** Start Input for this task **

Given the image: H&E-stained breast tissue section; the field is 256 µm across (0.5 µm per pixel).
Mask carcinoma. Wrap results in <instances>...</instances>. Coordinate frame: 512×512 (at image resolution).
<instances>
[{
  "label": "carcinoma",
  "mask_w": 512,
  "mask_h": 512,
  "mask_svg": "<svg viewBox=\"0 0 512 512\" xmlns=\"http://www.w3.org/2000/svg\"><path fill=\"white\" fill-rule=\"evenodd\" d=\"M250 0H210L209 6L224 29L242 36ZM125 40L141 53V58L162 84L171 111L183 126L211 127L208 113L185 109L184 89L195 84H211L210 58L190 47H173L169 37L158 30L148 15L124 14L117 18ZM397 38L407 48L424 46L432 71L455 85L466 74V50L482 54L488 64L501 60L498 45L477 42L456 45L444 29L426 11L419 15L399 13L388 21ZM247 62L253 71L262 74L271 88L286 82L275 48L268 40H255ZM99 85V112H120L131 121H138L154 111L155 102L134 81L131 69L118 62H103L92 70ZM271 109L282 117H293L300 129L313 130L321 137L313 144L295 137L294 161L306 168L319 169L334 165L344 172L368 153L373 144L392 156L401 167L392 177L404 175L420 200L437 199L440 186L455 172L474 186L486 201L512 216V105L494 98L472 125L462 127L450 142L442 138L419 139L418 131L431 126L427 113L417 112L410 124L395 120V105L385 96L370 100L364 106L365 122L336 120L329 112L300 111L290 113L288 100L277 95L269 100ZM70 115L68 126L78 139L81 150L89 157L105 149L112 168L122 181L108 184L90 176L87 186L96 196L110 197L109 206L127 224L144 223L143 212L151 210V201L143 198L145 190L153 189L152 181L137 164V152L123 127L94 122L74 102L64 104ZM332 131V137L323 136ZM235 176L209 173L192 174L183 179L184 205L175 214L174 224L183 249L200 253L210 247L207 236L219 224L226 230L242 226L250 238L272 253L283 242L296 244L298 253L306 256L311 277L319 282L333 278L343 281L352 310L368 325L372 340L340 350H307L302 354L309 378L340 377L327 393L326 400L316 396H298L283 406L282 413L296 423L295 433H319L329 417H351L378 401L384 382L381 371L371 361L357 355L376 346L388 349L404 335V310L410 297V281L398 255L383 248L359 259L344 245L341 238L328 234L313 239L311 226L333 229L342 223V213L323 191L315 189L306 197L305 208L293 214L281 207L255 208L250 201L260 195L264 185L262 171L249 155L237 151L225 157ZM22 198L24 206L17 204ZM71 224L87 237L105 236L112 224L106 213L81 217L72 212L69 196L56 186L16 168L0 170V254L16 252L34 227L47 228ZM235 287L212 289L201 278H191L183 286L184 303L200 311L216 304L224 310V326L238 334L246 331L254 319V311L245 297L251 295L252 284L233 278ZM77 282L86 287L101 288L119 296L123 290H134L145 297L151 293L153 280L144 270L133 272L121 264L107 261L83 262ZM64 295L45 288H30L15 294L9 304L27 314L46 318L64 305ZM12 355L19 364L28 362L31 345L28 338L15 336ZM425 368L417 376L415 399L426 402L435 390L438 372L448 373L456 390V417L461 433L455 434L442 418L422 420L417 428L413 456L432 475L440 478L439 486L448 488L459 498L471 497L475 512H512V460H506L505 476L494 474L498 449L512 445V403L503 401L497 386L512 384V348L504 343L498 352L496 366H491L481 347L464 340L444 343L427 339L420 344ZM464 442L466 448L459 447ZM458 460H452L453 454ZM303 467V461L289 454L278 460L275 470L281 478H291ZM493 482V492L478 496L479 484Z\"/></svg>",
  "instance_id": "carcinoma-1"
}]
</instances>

** End Input for this task **

→ Given exercise:
Go through the data and return every record exactly.

→ The reply:
Given the image: H&E-stained breast tissue section; the field is 256 µm across (0.5 µm per pixel).
Mask carcinoma. Wrap results in <instances>...</instances>. Coordinate frame: 512×512 (at image resolution).
<instances>
[{
  "label": "carcinoma",
  "mask_w": 512,
  "mask_h": 512,
  "mask_svg": "<svg viewBox=\"0 0 512 512\" xmlns=\"http://www.w3.org/2000/svg\"><path fill=\"white\" fill-rule=\"evenodd\" d=\"M250 0H210L209 6L224 29L242 36ZM125 40L141 53V58L162 84L171 111L183 126L211 127L208 113L185 109L184 89L195 84H211L210 58L190 47H173L169 37L158 30L148 15L124 14L117 18ZM397 38L407 48L424 46L432 71L455 85L466 74V50L482 54L488 64L501 60L498 45L477 42L456 45L444 29L426 11L419 15L399 13L388 21ZM247 62L253 71L262 74L271 88L286 82L275 48L268 40H255ZM99 85V112H120L131 121H138L154 111L155 102L134 81L131 69L118 62H103L92 70ZM271 109L282 117H293L300 129L313 130L321 137L313 144L295 137L294 161L306 168L319 169L334 165L344 172L368 153L373 144L392 156L401 167L392 177L404 175L420 200L437 199L440 186L455 172L474 186L486 201L512 216V105L494 98L472 125L462 127L450 142L442 138L419 139L418 131L431 126L427 113L417 112L410 124L395 120V105L385 96L370 100L364 106L365 122L336 120L329 112L300 111L290 113L288 100L277 95L269 100ZM70 115L68 126L78 139L81 150L89 157L105 149L112 168L122 181L108 184L90 176L87 186L96 196L110 197L109 206L127 224L144 223L143 212L151 210V201L143 198L145 190L153 189L152 181L137 164V152L123 127L94 122L74 102L64 104ZM332 131V137L323 136ZM235 176L209 173L192 174L183 179L184 205L175 214L174 224L183 249L200 253L210 247L207 236L219 224L226 230L242 226L250 238L272 253L283 242L296 244L298 253L306 256L311 277L319 282L333 278L343 281L352 310L368 325L372 340L340 350H307L302 354L309 378L340 377L327 393L326 400L316 396H298L283 406L282 413L296 423L295 433H319L329 417H351L378 401L384 382L381 371L371 361L357 355L376 346L388 349L404 335V310L410 297V281L398 255L383 248L359 259L344 245L341 238L328 234L313 239L311 226L333 229L342 223V213L323 191L315 189L306 197L305 208L293 214L281 207L255 208L250 201L260 195L264 185L262 171L249 155L237 151L225 157ZM22 198L24 206L17 204ZM71 224L87 237L105 236L112 224L106 213L81 217L72 212L69 196L56 186L16 168L0 170V254L16 252L34 227L47 228ZM235 287L212 289L201 278H191L183 286L184 303L200 311L216 304L224 310V326L238 334L246 331L254 319V311L245 297L251 295L252 284L233 278ZM77 282L86 287L101 288L119 296L123 290H134L145 297L151 293L153 280L144 270L133 272L121 264L107 261L83 262ZM64 295L45 288H30L15 294L9 304L27 314L46 318L64 305ZM12 355L19 364L28 362L31 345L28 338L15 336ZM425 368L417 376L415 399L426 402L435 390L438 372L448 373L456 390V417L461 433L455 434L442 418L422 420L417 428L413 456L432 475L440 478L439 486L448 488L459 498L471 497L475 512H512V460H506L505 476L494 474L498 449L512 445V403L503 401L497 386L512 384V348L504 343L498 352L496 366H491L481 347L464 340L444 343L427 339L420 344ZM464 442L466 448L459 447ZM458 460H452L453 454ZM303 467V461L289 454L278 460L275 470L281 478H291ZM493 482V492L478 496L479 484Z\"/></svg>",
  "instance_id": "carcinoma-1"
}]
</instances>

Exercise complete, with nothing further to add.